| Directions for this task |
Print every line below. Match each one exactly.

| Supplied records |
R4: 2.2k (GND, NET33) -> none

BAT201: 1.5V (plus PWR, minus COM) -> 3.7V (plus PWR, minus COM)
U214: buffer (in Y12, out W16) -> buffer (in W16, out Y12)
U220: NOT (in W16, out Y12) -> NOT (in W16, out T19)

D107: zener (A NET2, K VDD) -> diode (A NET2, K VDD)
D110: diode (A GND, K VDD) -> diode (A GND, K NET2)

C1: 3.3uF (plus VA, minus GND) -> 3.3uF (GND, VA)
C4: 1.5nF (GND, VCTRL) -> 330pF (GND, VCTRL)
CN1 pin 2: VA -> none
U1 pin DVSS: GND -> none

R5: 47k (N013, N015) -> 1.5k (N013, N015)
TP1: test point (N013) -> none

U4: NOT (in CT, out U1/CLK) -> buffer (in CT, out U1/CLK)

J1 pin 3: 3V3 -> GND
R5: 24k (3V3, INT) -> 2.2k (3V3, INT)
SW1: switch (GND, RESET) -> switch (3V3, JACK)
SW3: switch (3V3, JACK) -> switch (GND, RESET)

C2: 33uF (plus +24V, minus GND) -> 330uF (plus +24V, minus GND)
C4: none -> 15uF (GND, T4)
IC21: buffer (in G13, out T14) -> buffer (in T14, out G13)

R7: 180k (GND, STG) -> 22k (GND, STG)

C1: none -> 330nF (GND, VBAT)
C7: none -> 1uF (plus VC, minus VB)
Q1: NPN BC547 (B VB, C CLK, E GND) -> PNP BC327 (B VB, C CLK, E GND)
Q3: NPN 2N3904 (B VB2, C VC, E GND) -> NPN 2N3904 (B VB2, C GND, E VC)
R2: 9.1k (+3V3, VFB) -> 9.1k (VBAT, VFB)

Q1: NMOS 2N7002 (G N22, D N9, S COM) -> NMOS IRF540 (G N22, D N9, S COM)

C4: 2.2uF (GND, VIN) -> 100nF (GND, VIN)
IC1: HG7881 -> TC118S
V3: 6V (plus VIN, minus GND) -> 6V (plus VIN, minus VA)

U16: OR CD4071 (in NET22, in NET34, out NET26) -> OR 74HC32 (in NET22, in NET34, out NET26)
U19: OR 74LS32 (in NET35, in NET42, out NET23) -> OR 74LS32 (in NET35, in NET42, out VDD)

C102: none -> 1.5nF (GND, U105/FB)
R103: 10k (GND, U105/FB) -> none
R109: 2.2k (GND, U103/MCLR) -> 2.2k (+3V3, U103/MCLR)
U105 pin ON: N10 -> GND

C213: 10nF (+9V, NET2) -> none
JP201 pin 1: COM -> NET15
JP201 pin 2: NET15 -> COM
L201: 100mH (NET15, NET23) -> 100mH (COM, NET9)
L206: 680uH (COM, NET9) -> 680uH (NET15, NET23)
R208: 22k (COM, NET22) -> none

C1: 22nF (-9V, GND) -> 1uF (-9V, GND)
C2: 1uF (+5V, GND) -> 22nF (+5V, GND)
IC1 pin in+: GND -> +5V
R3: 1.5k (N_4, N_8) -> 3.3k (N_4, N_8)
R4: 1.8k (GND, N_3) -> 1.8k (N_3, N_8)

| Written reply |
R4: 2.2k (GND, NET33) -> none

BAT201: 1.5V (plus PWR, minus COM) -> 3.7V (plus PWR, minus COM)
U214: buffer (in Y12, out W16) -> buffer (in W16, out Y12)
U220: NOT (in W16, out Y12) -> NOT (in W16, out T19)

D107: zener (A NET2, K VDD) -> diode (A NET2, K VDD)
D110: diode (A GND, K VDD) -> diode (A GND, K NET2)

C1: 3.3uF (plus VA, minus GND) -> 3.3uF (GND, VA)
C4: 1.5nF (GND, VCTRL) -> 330pF (GND, VCTRL)
CN1 pin 2: VA -> none
U1 pin DVSS: GND -> none

R5: 47k (N013, N015) -> 1.5k (N013, N015)
TP1: test point (N013) -> none

U4: NOT (in CT, out U1/CLK) -> buffer (in CT, out U1/CLK)

J1 pin 3: 3V3 -> GND
R5: 24k (3V3, INT) -> 2.2k (3V3, INT)
SW1: switch (GND, RESET) -> switch (3V3, JACK)
SW3: switch (3V3, JACK) -> switch (GND, RESET)

C2: 33uF (plus +24V, minus GND) -> 330uF (plus +24V, minus GND)
C4: none -> 15uF (GND, T4)
IC21: buffer (in G13, out T14) -> buffer (in T14, out G13)

R7: 180k (GND, STG) -> 22k (GND, STG)

C1: none -> 330nF (GND, VBAT)
C7: none -> 1uF (plus VC, minus VB)
Q1: NPN BC547 (B VB, C CLK, E GND) -> PNP BC327 (B VB, C CLK, E GND)
Q3: NPN 2N3904 (B VB2, C VC, E GND) -> NPN 2N3904 (B VB2, C GND, E VC)
R2: 9.1k (+3V3, VFB) -> 9.1k (VBAT, VFB)

Q1: NMOS 2N7002 (G N22, D N9, S COM) -> NMOS IRF540 (G N22, D N9, S COM)

C4: 2.2uF (GND, VIN) -> 100nF (GND, VIN)
IC1: HG7881 -> TC118S
V3: 6V (plus VIN, minus GND) -> 6V (plus VIN, minus VA)

U16: OR CD4071 (in NET22, in NET34, out NET26) -> OR 74HC32 (in NET22, in NET34, out NET26)
U19: OR 74LS32 (in NET35, in NET42, out NET23) -> OR 74LS32 (in NET35, in NET42, out VDD)

C102: none -> 1.5nF (GND, U105/FB)
R103: 10k (GND, U105/FB) -> none
R109: 2.2k (GND, U103/MCLR) -> 2.2k (+3V3, U103/MCLR)
U105 pin ON: N10 -> GND

C213: 10nF (+9V, NET2) -> none
JP201 pin 1: COM -> NET15
JP201 pin 2: NET15 -> COM
L201: 100mH (NET15, NET23) -> 100mH (COM, NET9)
L206: 680uH (COM, NET9) -> 680uH (NET15, NET23)
R208: 22k (COM, NET22) -> none

C1: 22nF (-9V, GND) -> 1uF (-9V, GND)
C2: 1uF (+5V, GND) -> 22nF (+5V, GND)
IC1 pin in+: GND -> +5V
R3: 1.5k (N_4, N_8) -> 3.3k (N_4, N_8)
R4: 1.8k (GND, N_3) -> 1.8k (N_3, N_8)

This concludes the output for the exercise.